%%
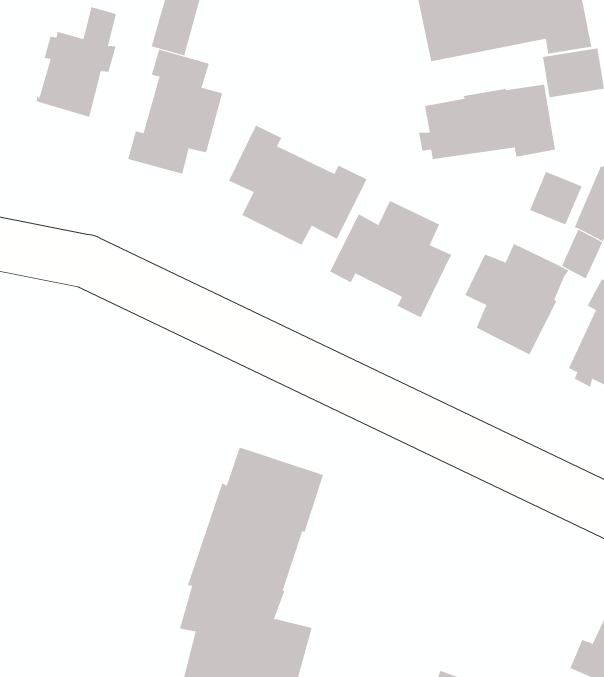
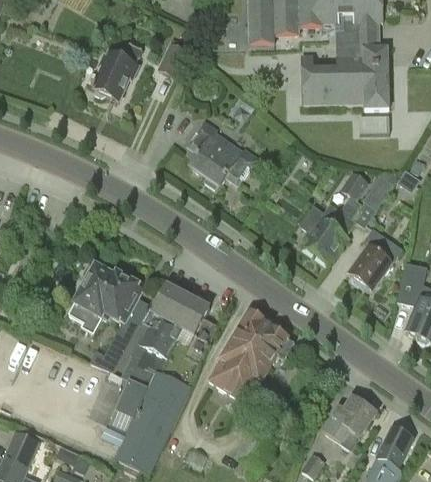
building: [127,49,223,174] -> none
building: [418,84,555,160] -> none
building: [329,200,452,318] -> none
building: none -> [70,264,149,372]
building: none -> [208,310,294,400]

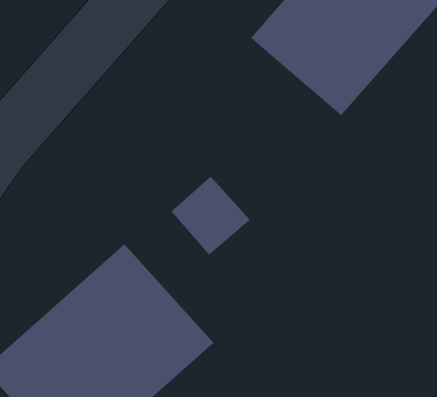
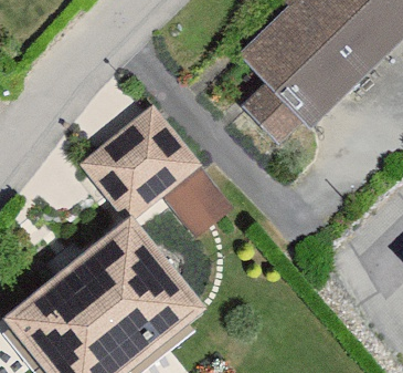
building: none -> [81,105,200,221]

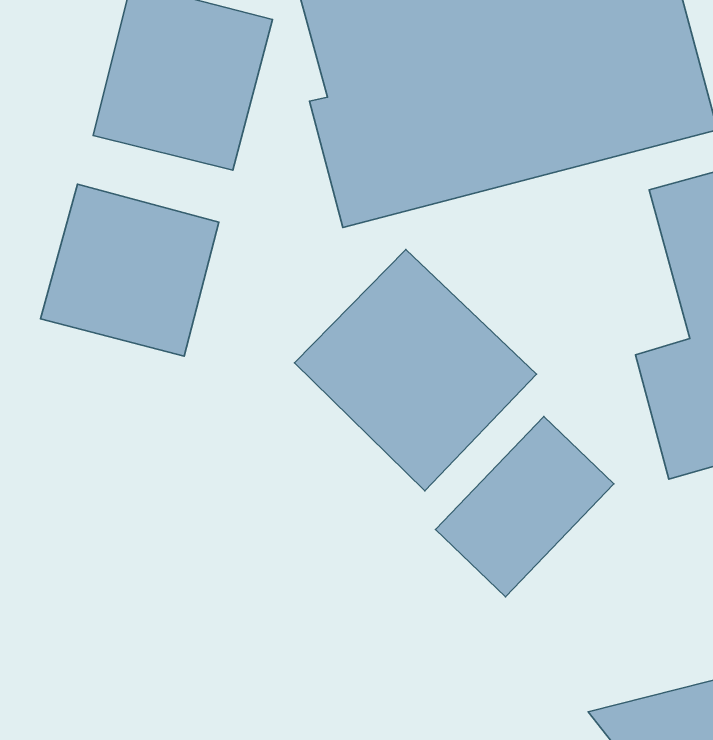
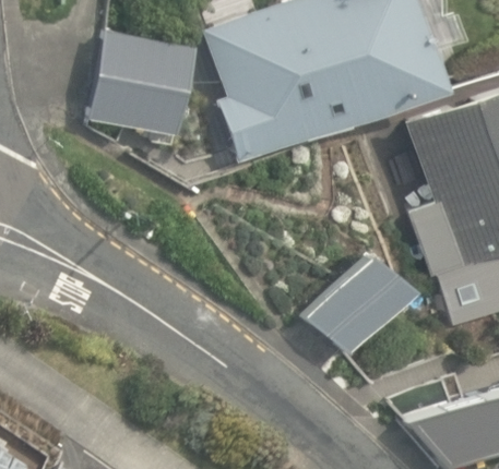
building: [41,184,219,356] -> none
building: [294,249,536,491] -> none

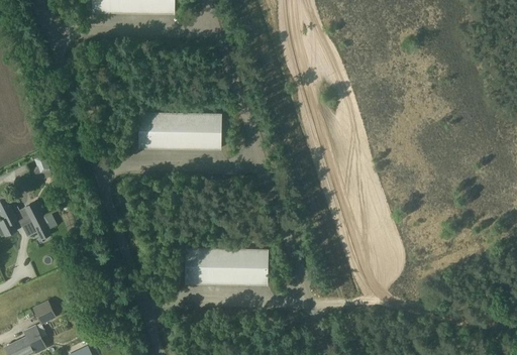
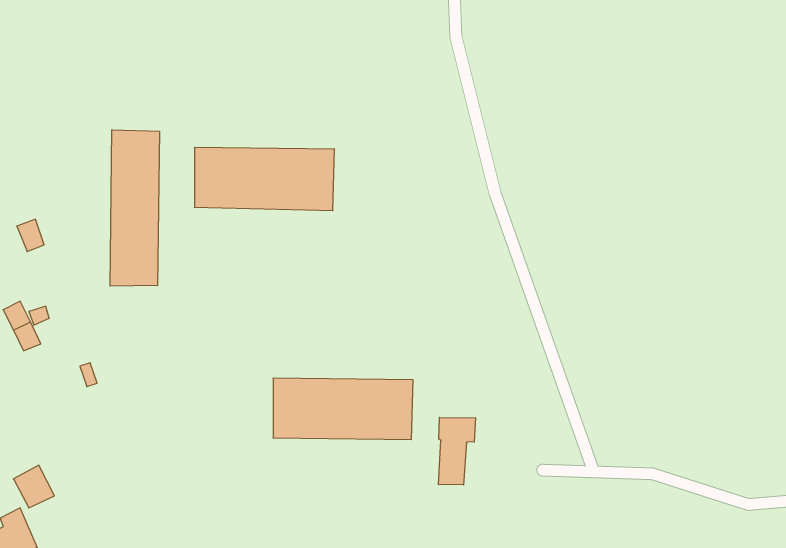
building: none -> [110,130,159,286]
building: none -> [438,417,475,485]

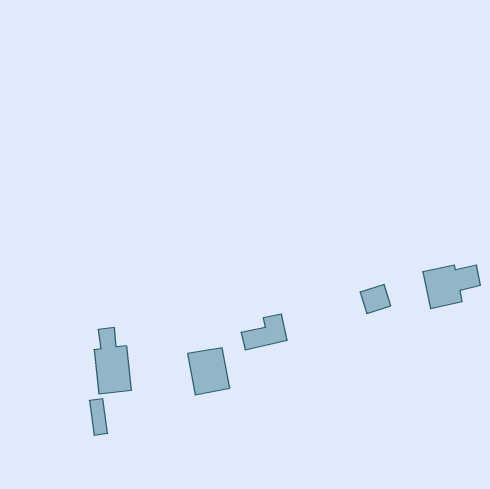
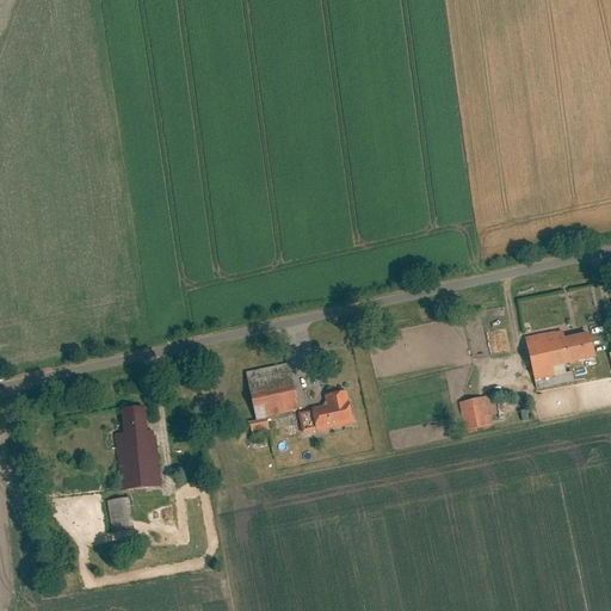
building: [360,285,391,313] -> [457,390,495,426]
building: [188,348,230,395] -> [245,359,297,418]

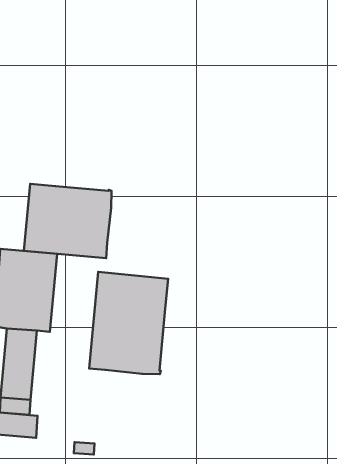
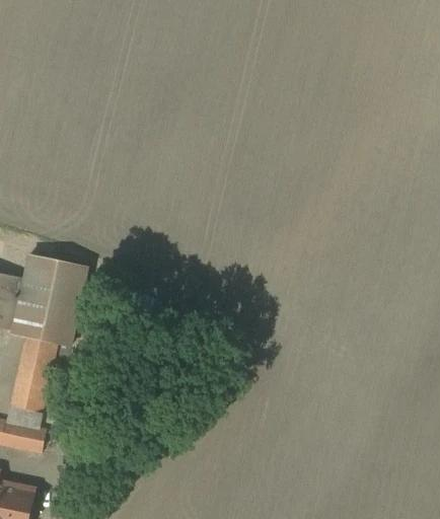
building: [24,184,112,258] -> none
building: [89,272,168,374] -> none

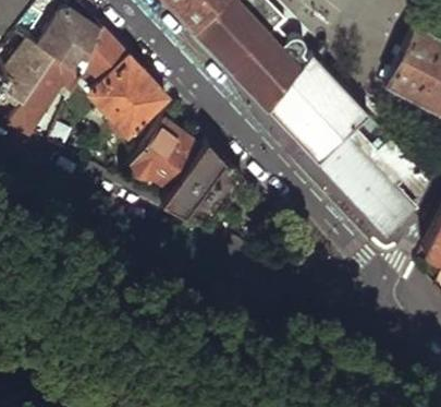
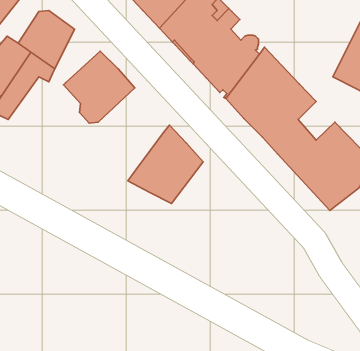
building: [77,31,130,94] -> none
building: [128,121,200,190] -> none

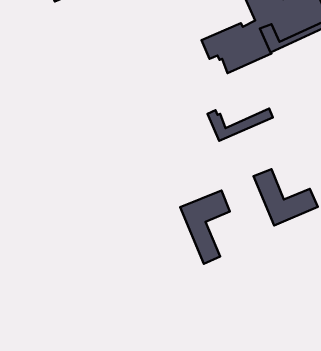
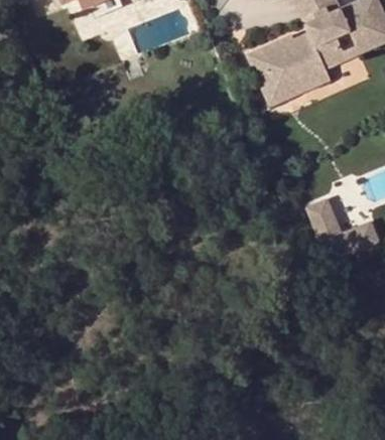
building: [208,108,273,141] -> [257,68,331,105]
building: [180,191,230,264] -> none

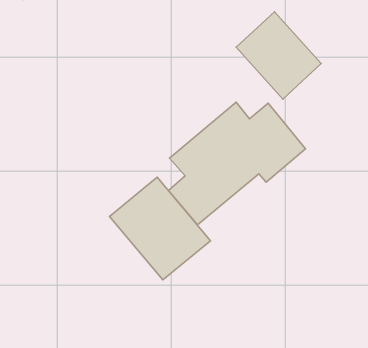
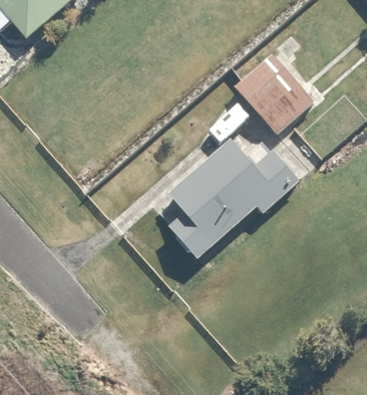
building: [110,177,210,280] -> none

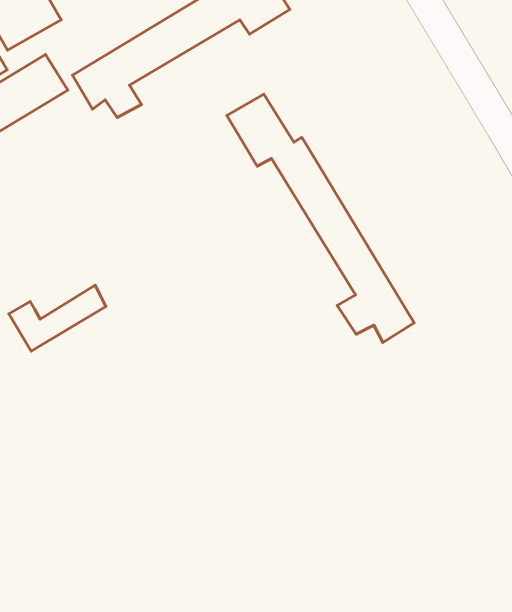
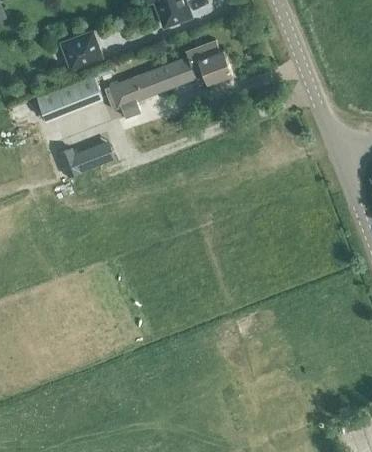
building: [227,94,414,343] -> none
building: [9,285,106,351] -> [58,146,113,177]

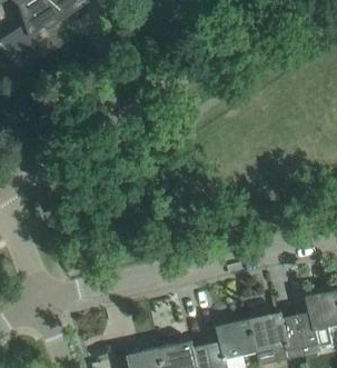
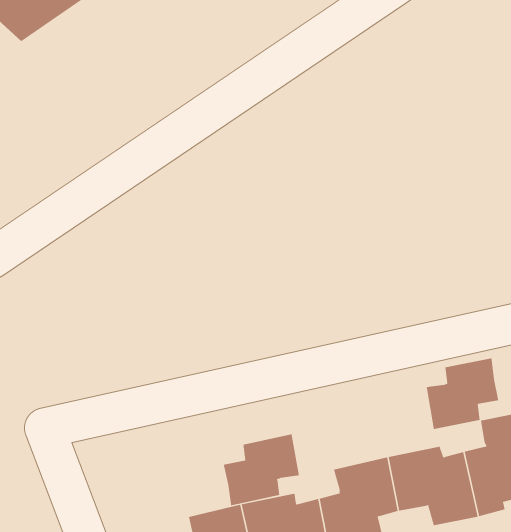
building: none -> [426,358,499,430]
building: none -> [223,434,299,506]

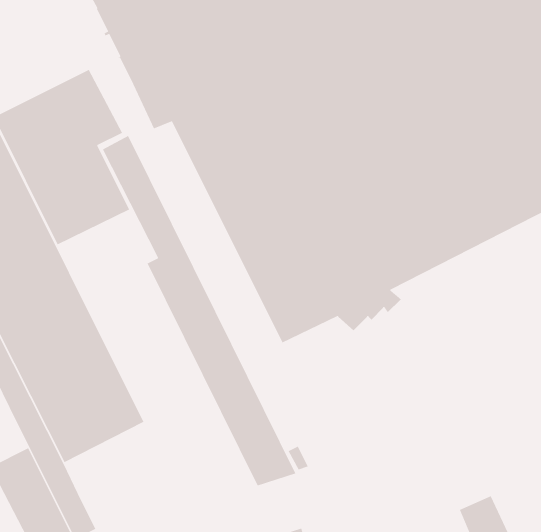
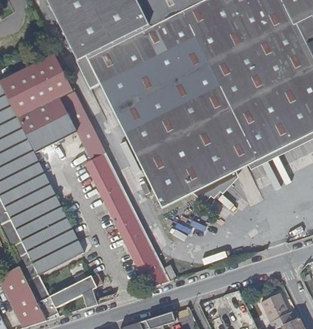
building: none -> [49,273,101,307]

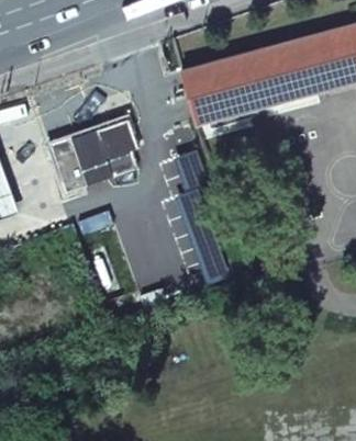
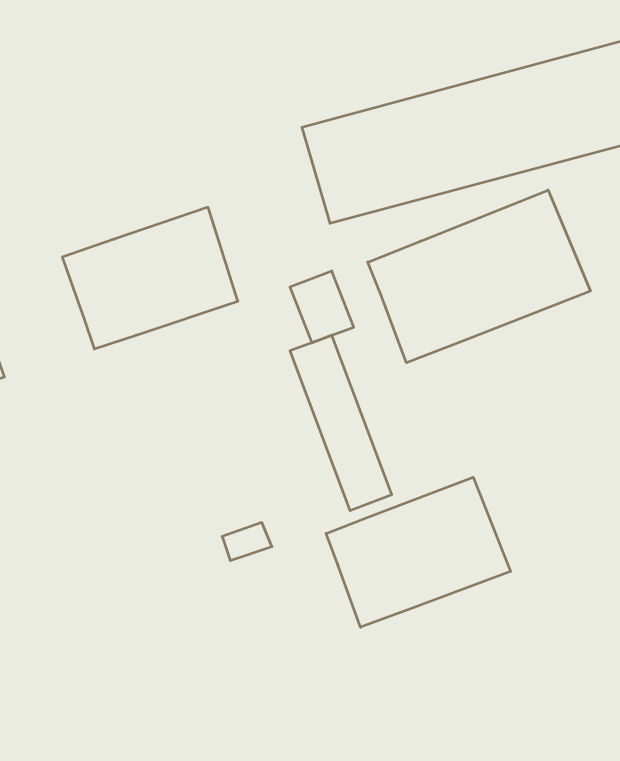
building: none -> [368,190,590,363]
building: none -> [326,477,511,627]

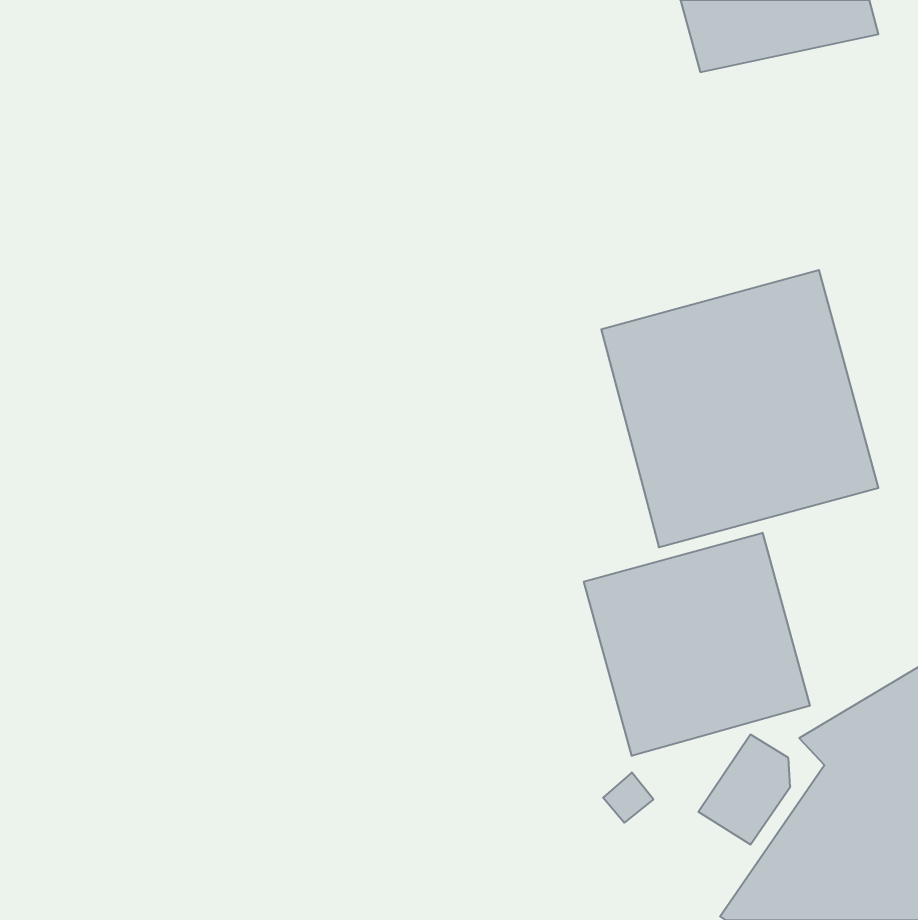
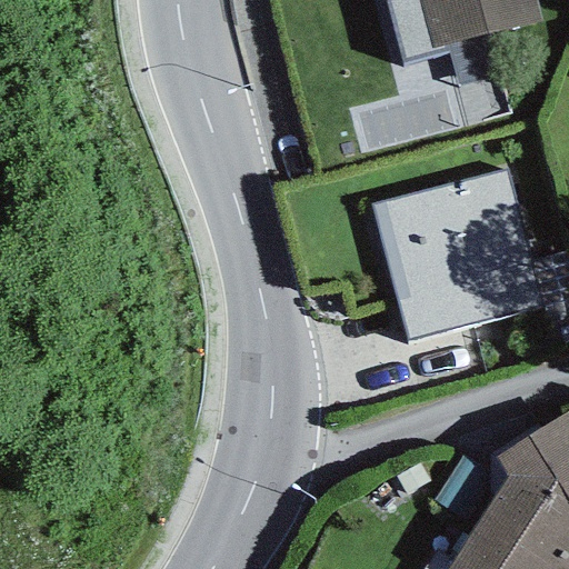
building: [584,533,810,756] -> none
%%
# What the exercise asks
Copy out exactly the material that runs from the line with "building: [24,184,112,258] -> none" to the line with "building: [227,94,414,343] -> none", ends included, and leave the pictures behind.

# Response
building: [24,184,112,258] -> none
building: [89,272,168,374] -> none

building: [77,31,130,94] -> none
building: [128,121,200,190] -> none

building: [208,108,273,141] -> [257,68,331,105]
building: [180,191,230,264] -> none

building: [110,177,210,280] -> none

building: [227,94,414,343] -> none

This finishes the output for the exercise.